Source records:
--------------------------------
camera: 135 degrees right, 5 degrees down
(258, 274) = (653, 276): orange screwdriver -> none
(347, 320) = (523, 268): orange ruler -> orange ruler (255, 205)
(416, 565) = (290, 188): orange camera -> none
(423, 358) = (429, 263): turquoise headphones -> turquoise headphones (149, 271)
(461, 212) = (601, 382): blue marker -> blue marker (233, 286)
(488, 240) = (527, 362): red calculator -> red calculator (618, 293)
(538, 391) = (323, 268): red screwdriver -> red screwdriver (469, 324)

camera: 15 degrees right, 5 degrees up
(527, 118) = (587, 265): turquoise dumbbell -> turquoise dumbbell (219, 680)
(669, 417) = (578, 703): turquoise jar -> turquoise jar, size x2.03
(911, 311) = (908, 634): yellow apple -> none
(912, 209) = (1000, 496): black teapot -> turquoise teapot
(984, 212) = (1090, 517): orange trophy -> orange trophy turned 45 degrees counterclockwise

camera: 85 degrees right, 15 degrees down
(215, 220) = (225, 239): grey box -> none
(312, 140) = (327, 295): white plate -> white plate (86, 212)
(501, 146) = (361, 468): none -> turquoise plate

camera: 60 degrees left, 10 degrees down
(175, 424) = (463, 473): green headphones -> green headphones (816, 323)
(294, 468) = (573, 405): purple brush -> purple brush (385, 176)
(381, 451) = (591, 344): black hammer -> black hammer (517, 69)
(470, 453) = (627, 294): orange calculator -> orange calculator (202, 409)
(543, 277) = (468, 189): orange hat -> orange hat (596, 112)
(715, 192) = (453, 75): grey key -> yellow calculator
--------------------------------
What this task involves:
Here the output must be the lines above from the line with "(501, 146) = (361, 468): none" to the line with "(294, 468) = (573, 405): purple", both included, duplicated word for word and nothing else.

Answer space:
(501, 146) = (361, 468): none -> turquoise plate

camera: 60 degrees left, 10 degrees down
(175, 424) = (463, 473): green headphones -> green headphones (816, 323)
(294, 468) = (573, 405): purple brush -> purple brush (385, 176)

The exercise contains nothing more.